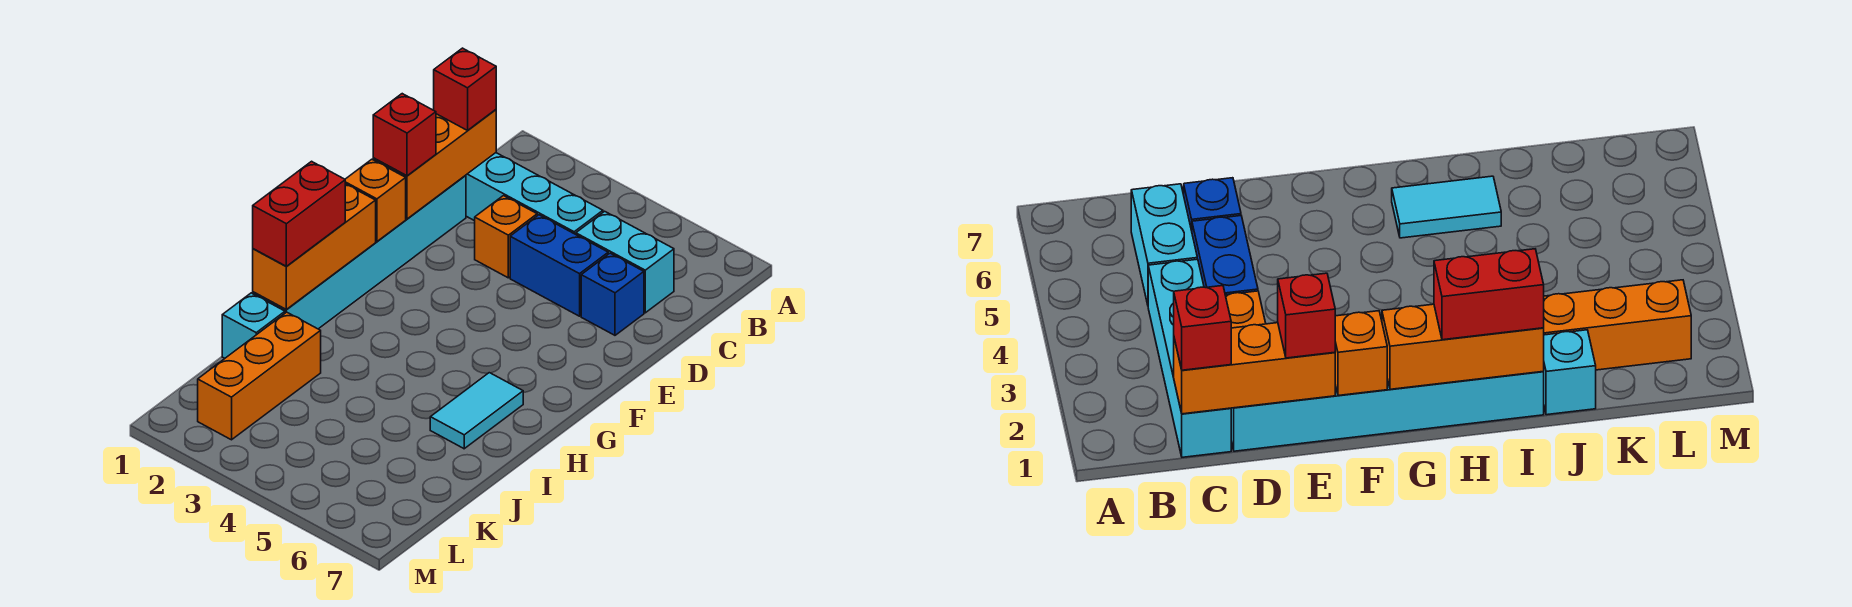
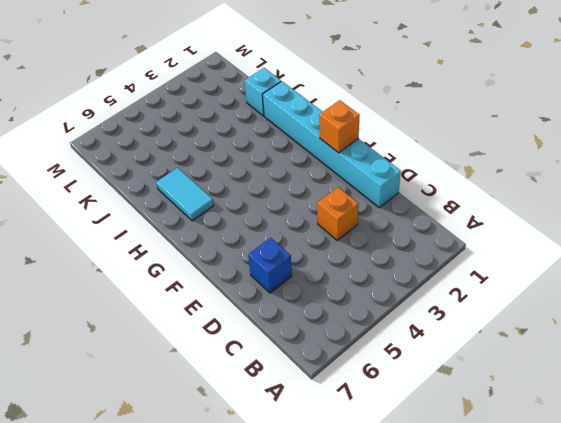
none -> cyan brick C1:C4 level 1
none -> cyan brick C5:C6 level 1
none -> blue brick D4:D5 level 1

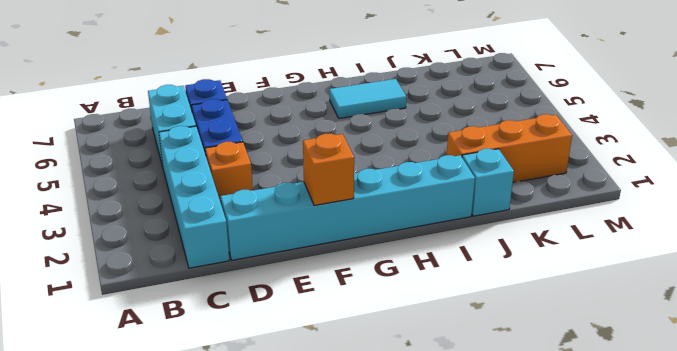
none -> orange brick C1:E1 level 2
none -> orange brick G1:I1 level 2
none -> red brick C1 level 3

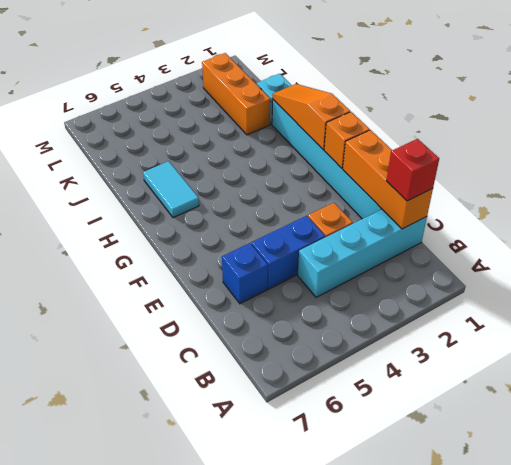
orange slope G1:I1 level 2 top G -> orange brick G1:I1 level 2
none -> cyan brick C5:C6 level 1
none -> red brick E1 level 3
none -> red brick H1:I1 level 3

•••••

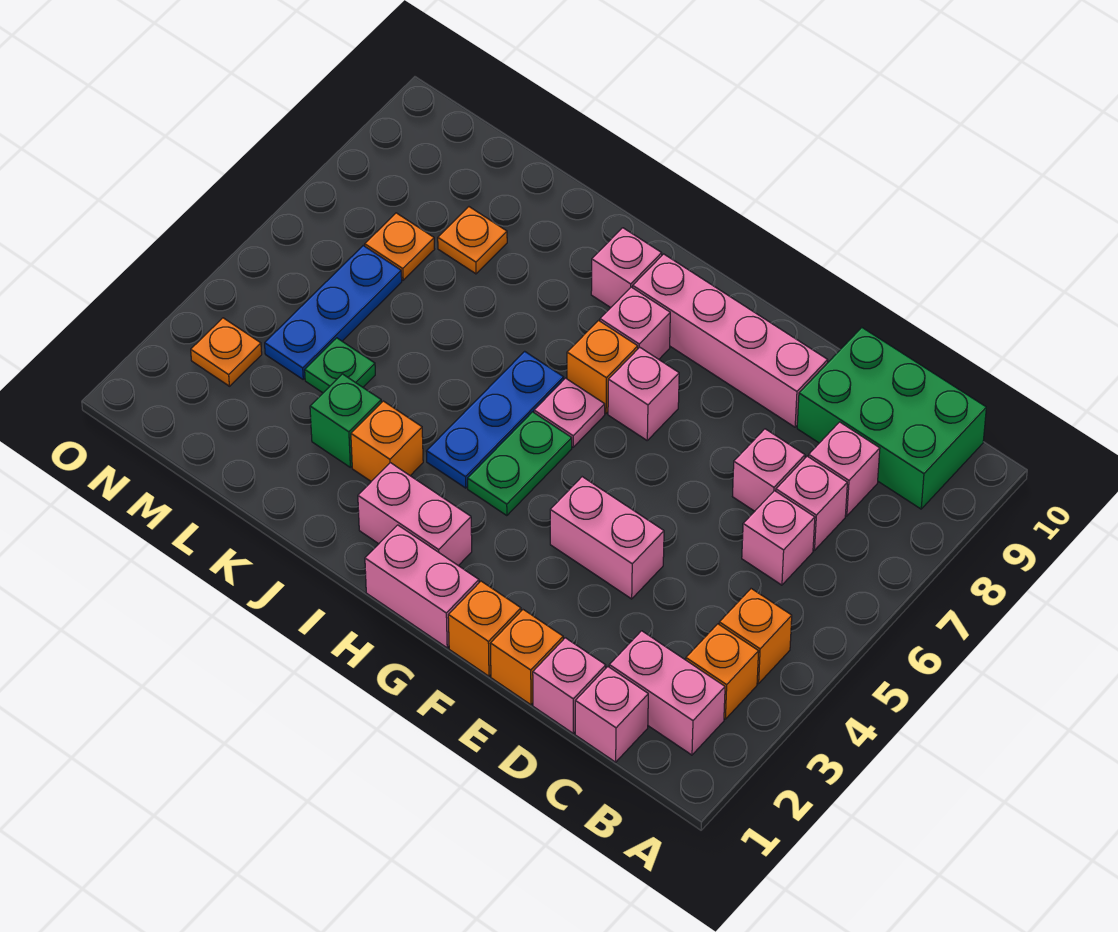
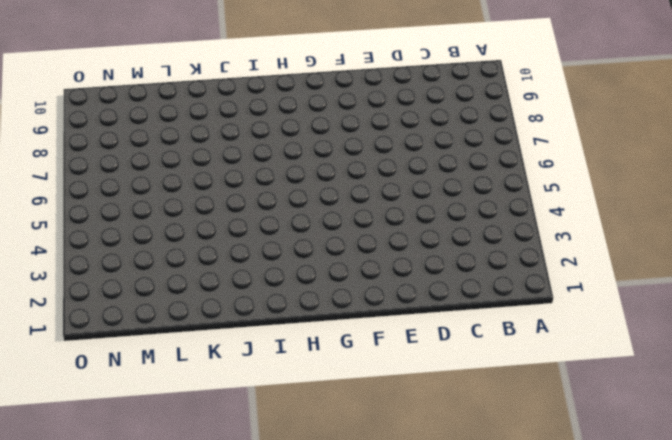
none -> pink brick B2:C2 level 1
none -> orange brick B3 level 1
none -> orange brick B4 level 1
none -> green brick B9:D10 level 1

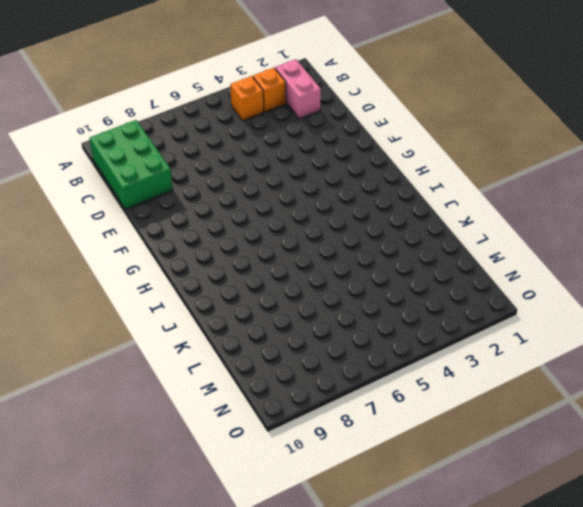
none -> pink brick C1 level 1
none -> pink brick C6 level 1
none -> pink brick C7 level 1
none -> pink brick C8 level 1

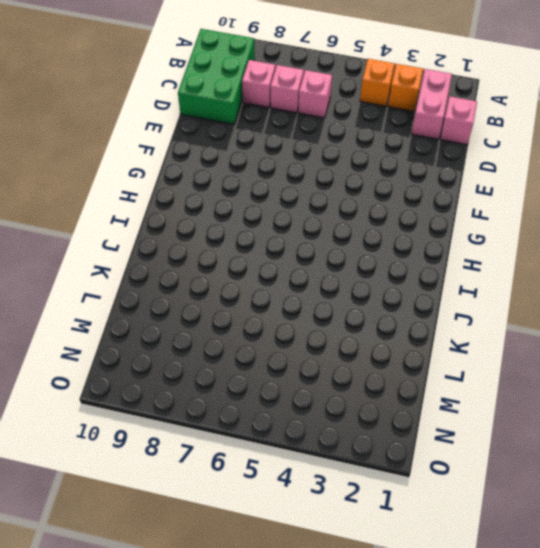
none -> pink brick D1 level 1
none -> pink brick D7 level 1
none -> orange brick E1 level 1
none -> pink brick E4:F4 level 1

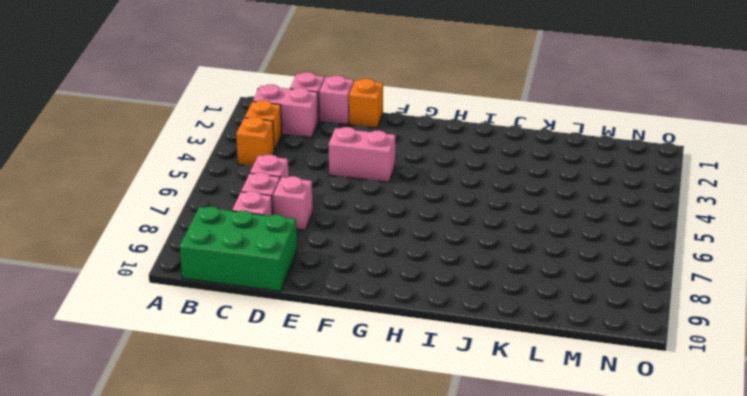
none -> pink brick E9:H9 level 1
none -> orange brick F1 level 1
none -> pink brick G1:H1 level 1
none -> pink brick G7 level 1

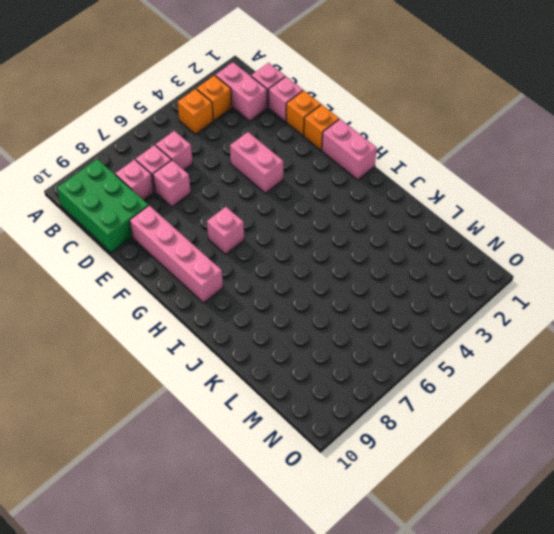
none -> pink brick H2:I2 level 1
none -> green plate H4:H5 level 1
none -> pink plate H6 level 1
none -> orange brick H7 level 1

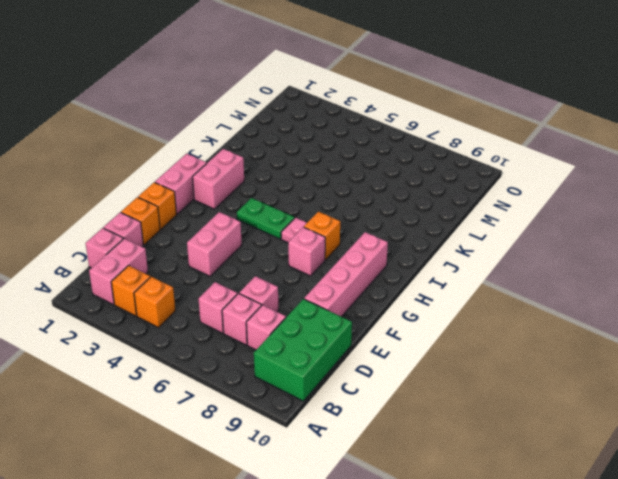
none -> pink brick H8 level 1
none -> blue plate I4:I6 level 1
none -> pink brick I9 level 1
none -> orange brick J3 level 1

•••••

- [Requirement]:
Please copy out from the data above, without any picture, exactly the lines running from the one that holds "none -> cyan brick C1:C4 level 1" through the one that holds "none -> red brick H1:I1 level 3", and nothing beyond them.

- [Answer section]:
none -> cyan brick C1:C4 level 1
none -> cyan brick C5:C6 level 1
none -> blue brick D4:D5 level 1

none -> orange brick C1:E1 level 2
none -> orange brick G1:I1 level 2
none -> red brick C1 level 3

orange slope G1:I1 level 2 top G -> orange brick G1:I1 level 2
none -> cyan brick C5:C6 level 1
none -> red brick E1 level 3
none -> red brick H1:I1 level 3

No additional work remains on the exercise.